■ **DATA PROVIDED**:
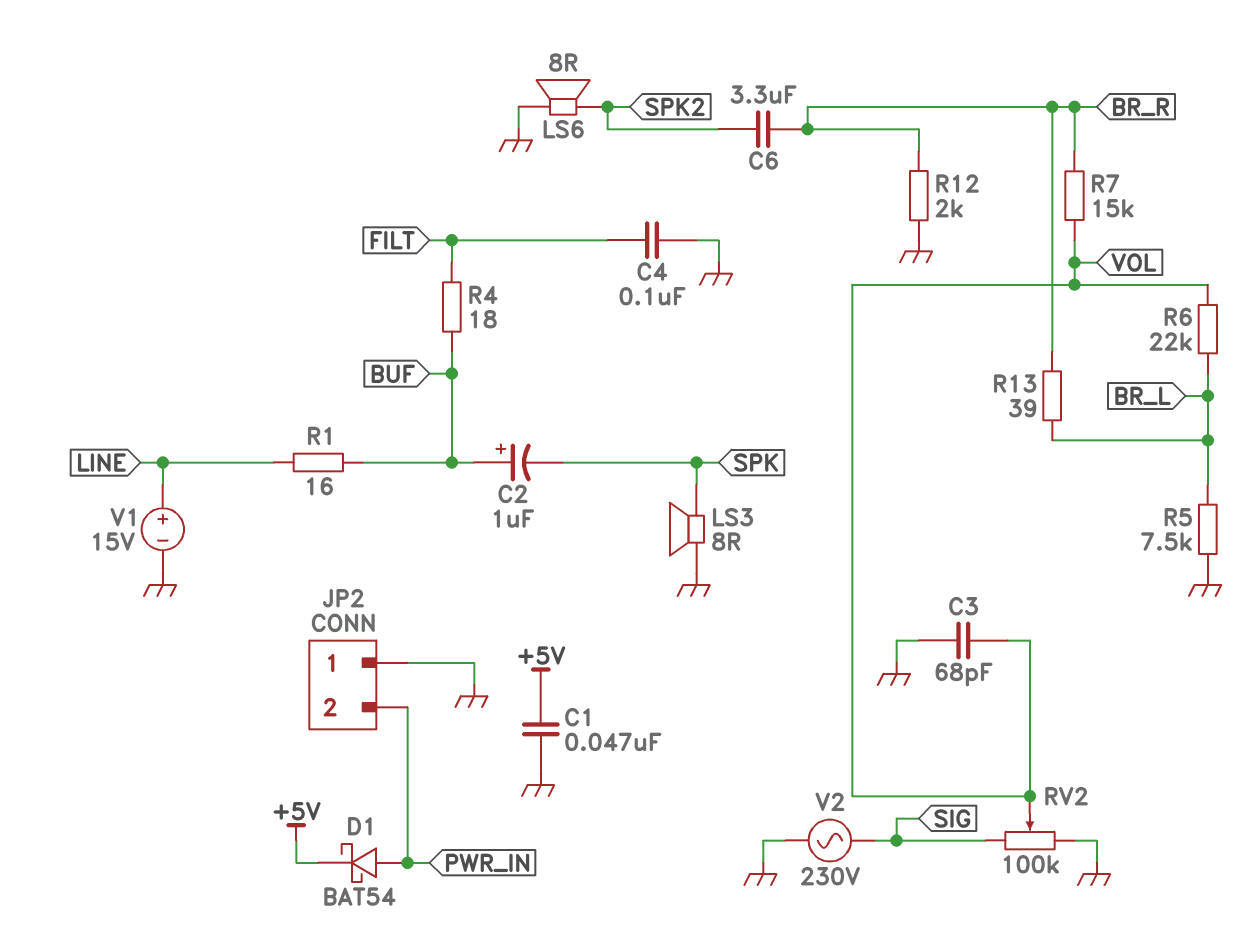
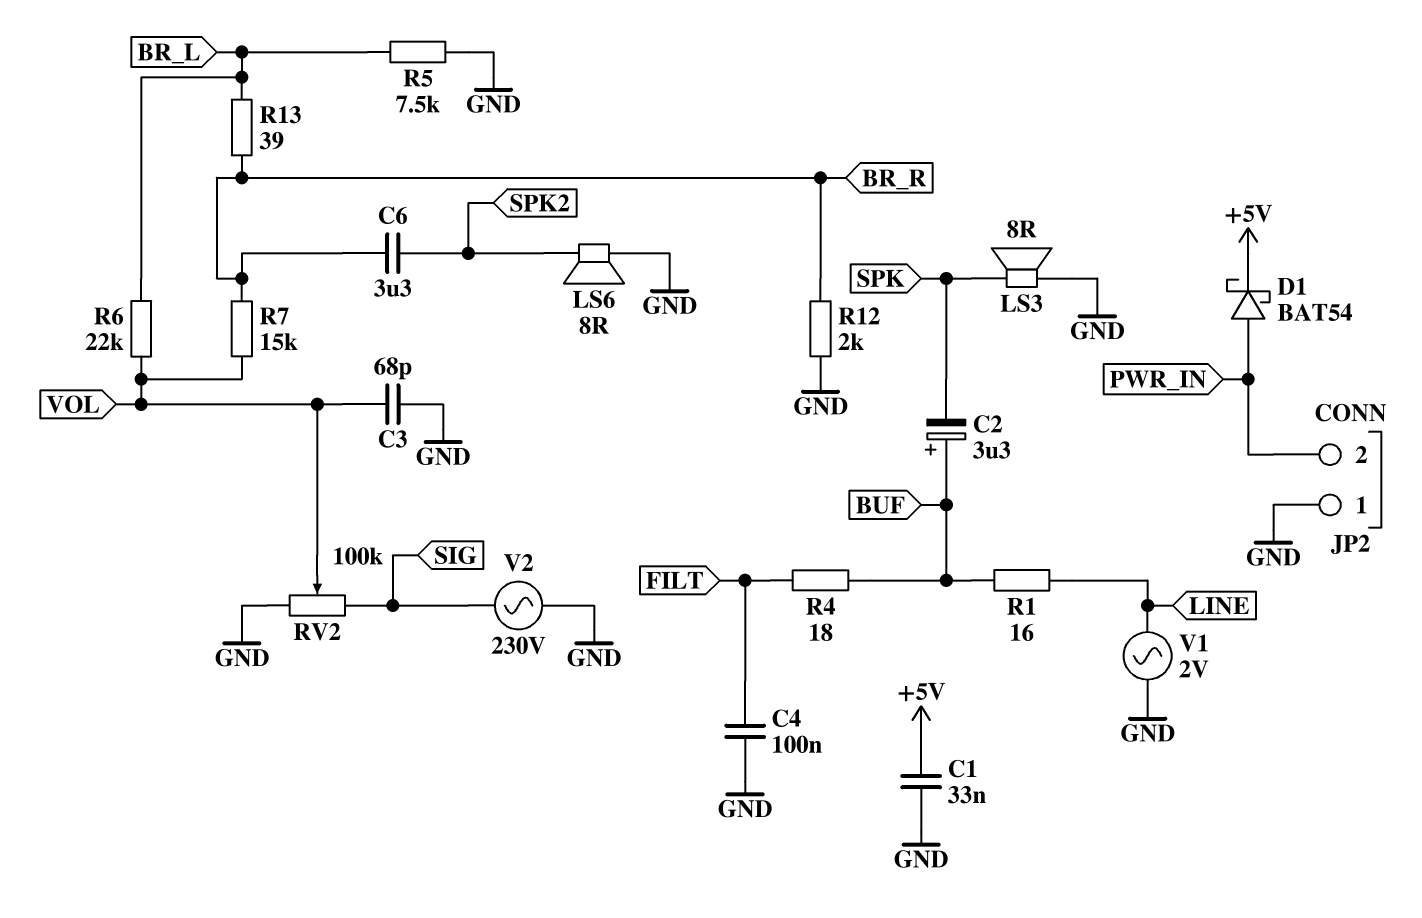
C1: 47nF (+5V, GND) -> 33nF (+5V, GND)
C2: 1uF (plus BUF, minus SPK) -> 3.3uF (plus BUF, minus SPK)
V1: 15V (plus LINE, minus GND) -> AC 2V (GND, LINE)

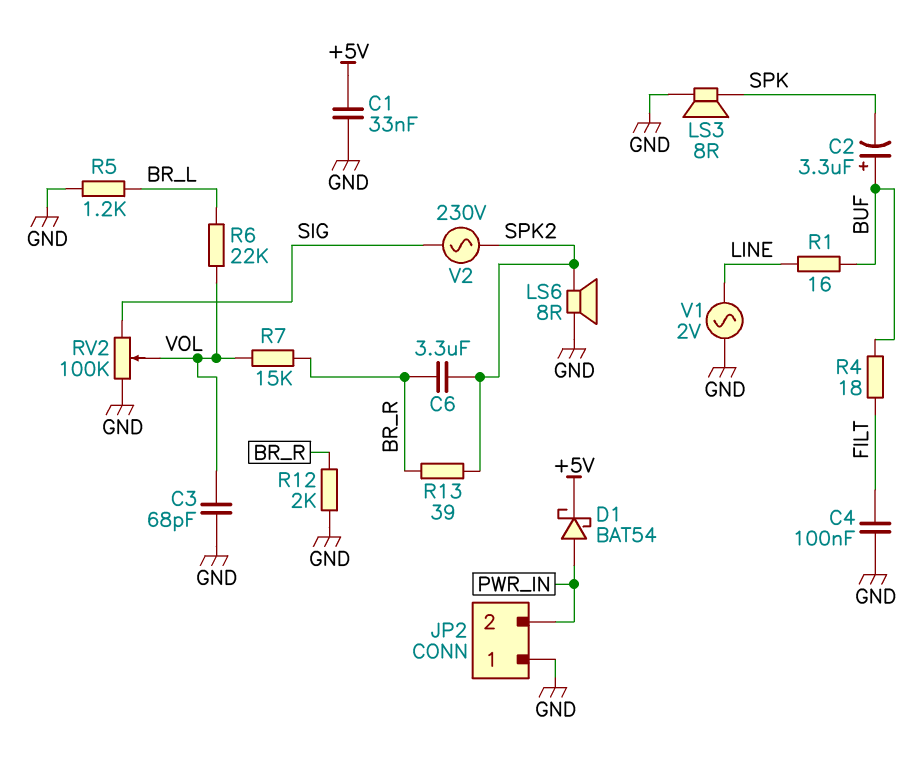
R5: 7.5k (BR_L, GND) -> 1.2k (BR_L, GND)
R13: 39 (BR_L, BR_R) -> 39 (BR_R, SPK2)
V2: AC 230V (GND, SIG) -> AC 230V (SIG, SPK2)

■ **TO DO**:
Make an exact copy of all the material, but keep the pictures out of it.

■ **WRITTEN SOLUTION**:
C1: 47nF (+5V, GND) -> 33nF (+5V, GND)
C2: 1uF (plus BUF, minus SPK) -> 3.3uF (plus BUF, minus SPK)
V1: 15V (plus LINE, minus GND) -> AC 2V (GND, LINE)

R5: 7.5k (BR_L, GND) -> 1.2k (BR_L, GND)
R13: 39 (BR_L, BR_R) -> 39 (BR_R, SPK2)
V2: AC 230V (GND, SIG) -> AC 230V (SIG, SPK2)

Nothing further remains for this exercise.